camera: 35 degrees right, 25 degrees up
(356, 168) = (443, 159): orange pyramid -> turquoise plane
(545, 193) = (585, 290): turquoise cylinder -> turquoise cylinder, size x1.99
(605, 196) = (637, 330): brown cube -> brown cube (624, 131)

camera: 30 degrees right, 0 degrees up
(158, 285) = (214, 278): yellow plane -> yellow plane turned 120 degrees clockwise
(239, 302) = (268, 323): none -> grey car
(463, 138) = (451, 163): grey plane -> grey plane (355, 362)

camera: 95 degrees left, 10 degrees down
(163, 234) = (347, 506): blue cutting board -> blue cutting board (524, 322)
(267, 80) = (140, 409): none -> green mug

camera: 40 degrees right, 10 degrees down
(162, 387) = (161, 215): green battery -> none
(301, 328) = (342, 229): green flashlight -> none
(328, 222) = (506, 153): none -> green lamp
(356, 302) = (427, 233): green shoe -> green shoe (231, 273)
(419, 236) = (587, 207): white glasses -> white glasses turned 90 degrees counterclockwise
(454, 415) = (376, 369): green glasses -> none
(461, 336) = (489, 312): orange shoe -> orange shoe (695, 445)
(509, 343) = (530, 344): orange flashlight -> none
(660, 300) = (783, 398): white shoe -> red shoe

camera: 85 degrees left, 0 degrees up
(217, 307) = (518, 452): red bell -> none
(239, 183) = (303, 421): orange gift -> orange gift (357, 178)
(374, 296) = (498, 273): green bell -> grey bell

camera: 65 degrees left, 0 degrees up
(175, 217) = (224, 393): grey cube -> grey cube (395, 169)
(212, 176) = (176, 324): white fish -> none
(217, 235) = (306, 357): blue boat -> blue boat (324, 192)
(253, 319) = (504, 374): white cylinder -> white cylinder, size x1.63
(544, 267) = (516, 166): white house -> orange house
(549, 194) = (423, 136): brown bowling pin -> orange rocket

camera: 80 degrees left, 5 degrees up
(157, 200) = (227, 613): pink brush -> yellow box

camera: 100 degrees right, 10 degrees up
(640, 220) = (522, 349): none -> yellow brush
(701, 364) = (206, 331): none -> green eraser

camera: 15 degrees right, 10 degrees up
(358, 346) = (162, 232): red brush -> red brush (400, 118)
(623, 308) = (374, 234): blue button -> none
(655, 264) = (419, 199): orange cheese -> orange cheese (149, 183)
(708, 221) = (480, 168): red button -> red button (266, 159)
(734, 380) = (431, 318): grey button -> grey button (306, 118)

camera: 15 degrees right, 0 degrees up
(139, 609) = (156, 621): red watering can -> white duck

INSTRUCTIONS TO FOLLOW: Copy every record above exactly as it appears.

RESULT OF THE TASK:
camera: 35 degrees right, 25 degrees up
(356, 168) = (443, 159): orange pyramid -> turquoise plane
(545, 193) = (585, 290): turquoise cylinder -> turquoise cylinder, size x1.99
(605, 196) = (637, 330): brown cube -> brown cube (624, 131)

camera: 30 degrees right, 0 degrees up
(158, 285) = (214, 278): yellow plane -> yellow plane turned 120 degrees clockwise
(239, 302) = (268, 323): none -> grey car
(463, 138) = (451, 163): grey plane -> grey plane (355, 362)

camera: 95 degrees left, 10 degrees down
(163, 234) = (347, 506): blue cutting board -> blue cutting board (524, 322)
(267, 80) = (140, 409): none -> green mug

camera: 40 degrees right, 10 degrees down
(162, 387) = (161, 215): green battery -> none
(301, 328) = (342, 229): green flashlight -> none
(328, 222) = (506, 153): none -> green lamp
(356, 302) = (427, 233): green shoe -> green shoe (231, 273)
(419, 236) = (587, 207): white glasses -> white glasses turned 90 degrees counterclockwise
(454, 415) = (376, 369): green glasses -> none
(461, 336) = (489, 312): orange shoe -> orange shoe (695, 445)
(509, 343) = (530, 344): orange flashlight -> none
(660, 300) = (783, 398): white shoe -> red shoe

camera: 85 degrees left, 0 degrees up
(217, 307) = (518, 452): red bell -> none
(239, 183) = (303, 421): orange gift -> orange gift (357, 178)
(374, 296) = (498, 273): green bell -> grey bell

camera: 65 degrees left, 0 degrees up
(175, 217) = (224, 393): grey cube -> grey cube (395, 169)
(212, 176) = (176, 324): white fish -> none
(217, 235) = (306, 357): blue boat -> blue boat (324, 192)
(253, 319) = (504, 374): white cylinder -> white cylinder, size x1.63
(544, 267) = (516, 166): white house -> orange house
(549, 194) = (423, 136): brown bowling pin -> orange rocket

camera: 80 degrees left, 5 degrees up
(157, 200) = (227, 613): pink brush -> yellow box

camera: 100 degrees right, 10 degrees up
(640, 220) = (522, 349): none -> yellow brush
(701, 364) = (206, 331): none -> green eraser

camera: 15 degrees right, 10 degrees up
(358, 346) = (162, 232): red brush -> red brush (400, 118)
(623, 308) = (374, 234): blue button -> none
(655, 264) = (419, 199): orange cheese -> orange cheese (149, 183)
(708, 221) = (480, 168): red button -> red button (266, 159)
(734, 380) = (431, 318): grey button -> grey button (306, 118)

camera: 15 degrees right, 0 degrees up
(139, 609) = (156, 621): red watering can -> white duck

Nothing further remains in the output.